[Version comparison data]
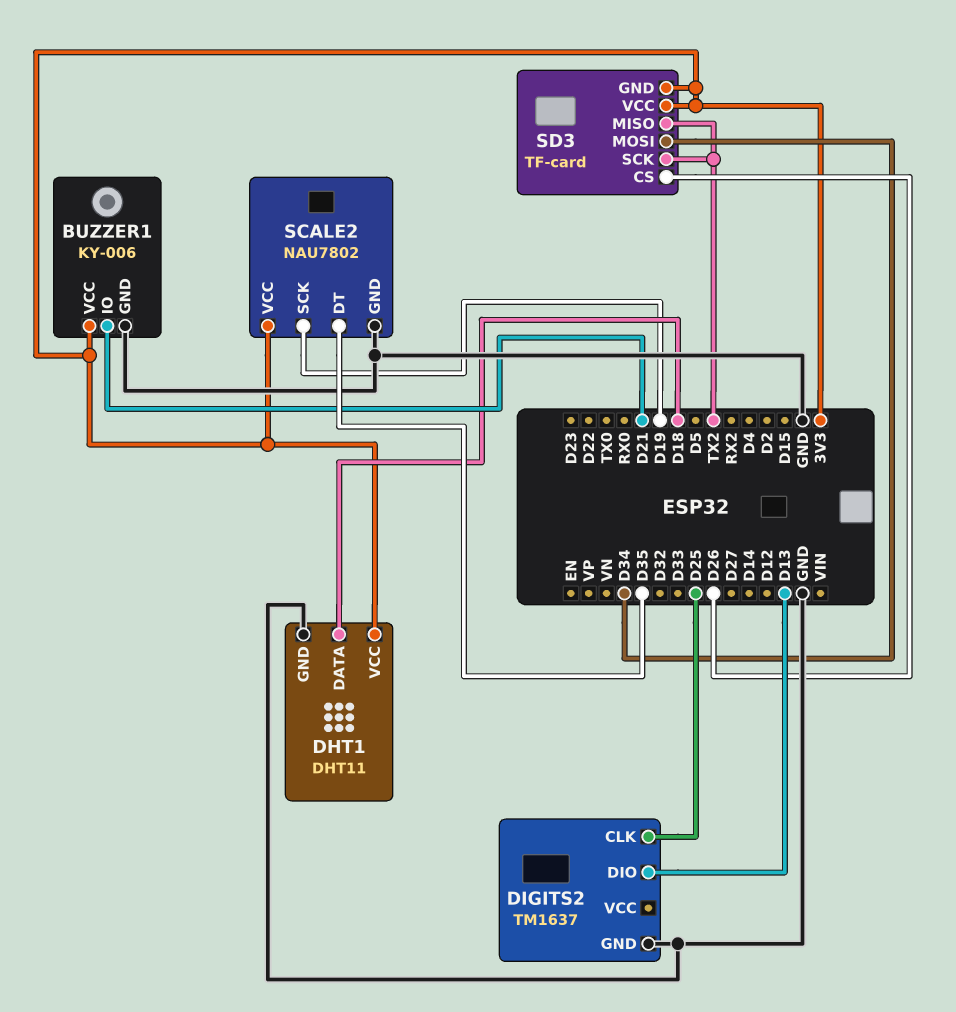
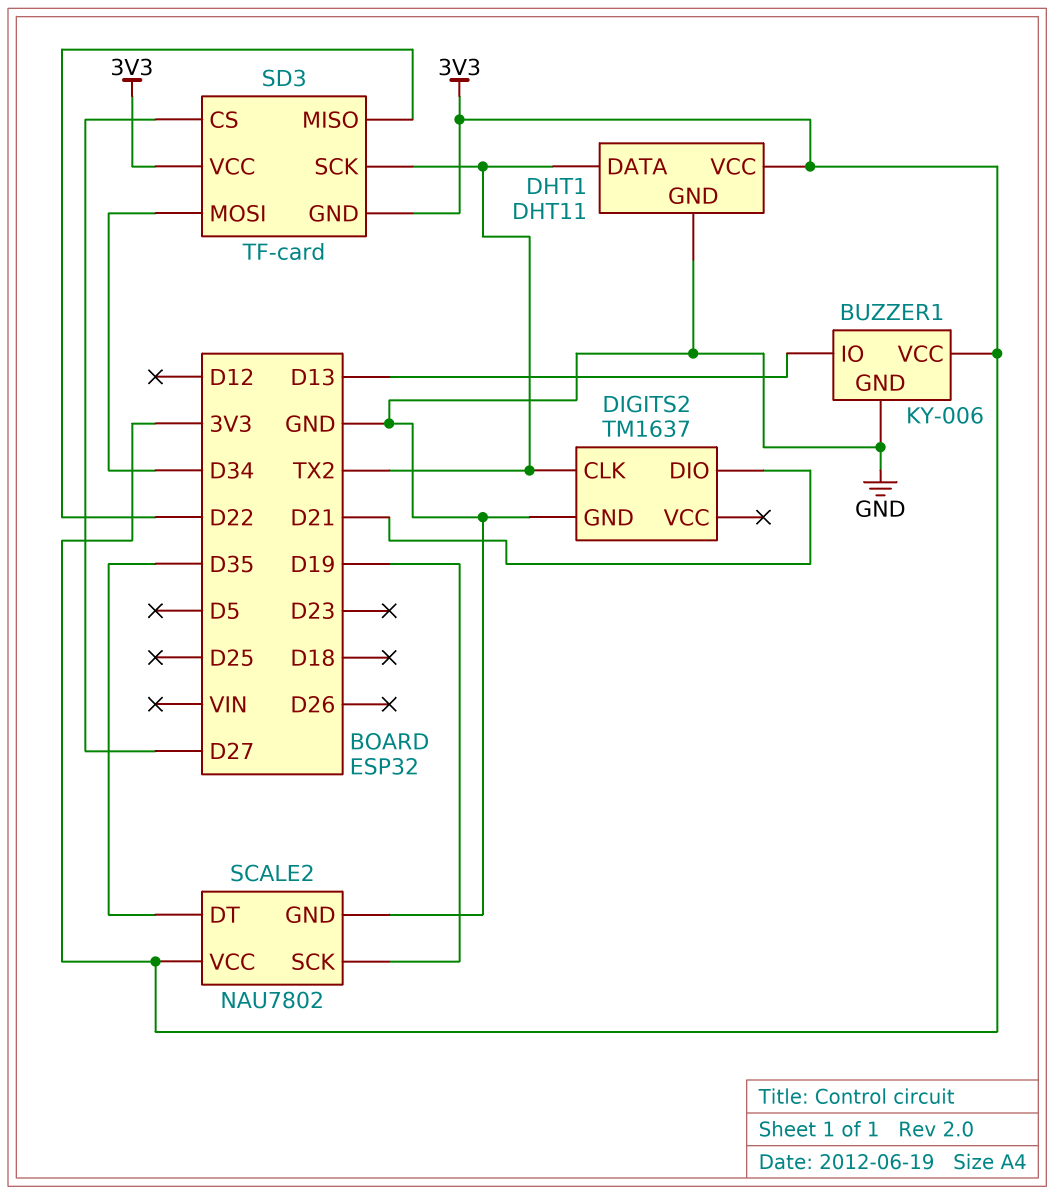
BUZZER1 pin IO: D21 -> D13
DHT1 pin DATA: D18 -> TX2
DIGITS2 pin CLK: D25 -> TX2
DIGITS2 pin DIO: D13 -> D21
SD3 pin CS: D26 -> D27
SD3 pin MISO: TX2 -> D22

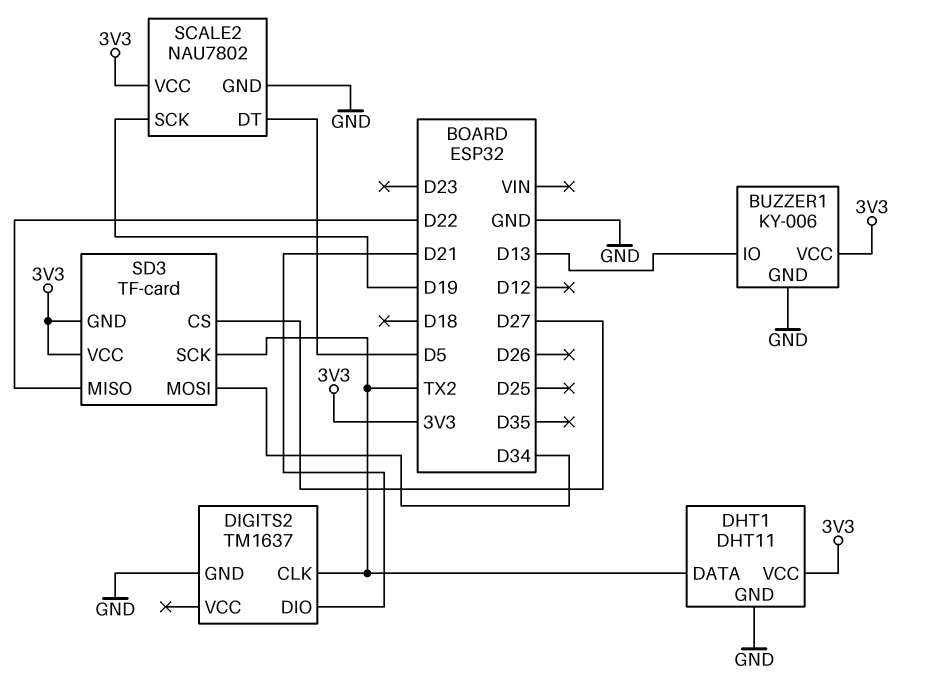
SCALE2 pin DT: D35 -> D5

REQUIRED ACTION
Each line from the one bearing "SD3 pin CS: D26 -> D27" through the final line of the records is to be copied exactly, and no pictures are to be included.

RESULT FOR THIS TASK
SD3 pin CS: D26 -> D27
SD3 pin MISO: TX2 -> D22

SCALE2 pin DT: D35 -> D5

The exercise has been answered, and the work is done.